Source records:
= Beginning of Section =
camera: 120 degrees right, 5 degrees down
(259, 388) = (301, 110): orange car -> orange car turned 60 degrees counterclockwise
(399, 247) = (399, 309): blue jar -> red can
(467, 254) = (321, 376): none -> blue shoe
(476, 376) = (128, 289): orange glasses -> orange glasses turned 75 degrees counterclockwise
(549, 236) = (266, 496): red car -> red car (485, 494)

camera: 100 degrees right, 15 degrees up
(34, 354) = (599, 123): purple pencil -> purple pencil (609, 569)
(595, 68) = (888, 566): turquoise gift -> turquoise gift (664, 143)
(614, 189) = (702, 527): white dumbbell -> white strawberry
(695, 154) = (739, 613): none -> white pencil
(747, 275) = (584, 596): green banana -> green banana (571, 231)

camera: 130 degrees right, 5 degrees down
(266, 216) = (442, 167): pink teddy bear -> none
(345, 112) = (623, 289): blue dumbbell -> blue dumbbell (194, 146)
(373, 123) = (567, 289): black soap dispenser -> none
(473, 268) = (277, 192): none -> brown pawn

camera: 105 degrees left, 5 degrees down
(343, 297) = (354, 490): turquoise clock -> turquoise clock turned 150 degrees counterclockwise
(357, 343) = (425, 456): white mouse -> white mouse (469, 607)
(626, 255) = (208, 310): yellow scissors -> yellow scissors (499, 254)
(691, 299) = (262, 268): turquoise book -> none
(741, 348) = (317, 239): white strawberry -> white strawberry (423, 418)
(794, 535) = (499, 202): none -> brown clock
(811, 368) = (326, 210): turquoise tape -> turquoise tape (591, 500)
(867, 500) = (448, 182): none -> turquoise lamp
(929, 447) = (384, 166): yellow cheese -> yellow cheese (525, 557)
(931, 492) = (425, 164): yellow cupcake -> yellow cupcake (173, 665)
= End of Section =
#### WHAT YOU SHOULD DO
Before answering, check every line of the records for the string "yellow", then state how many lines have it, with the number only.

#### REPLY TO THE EXERCISE
3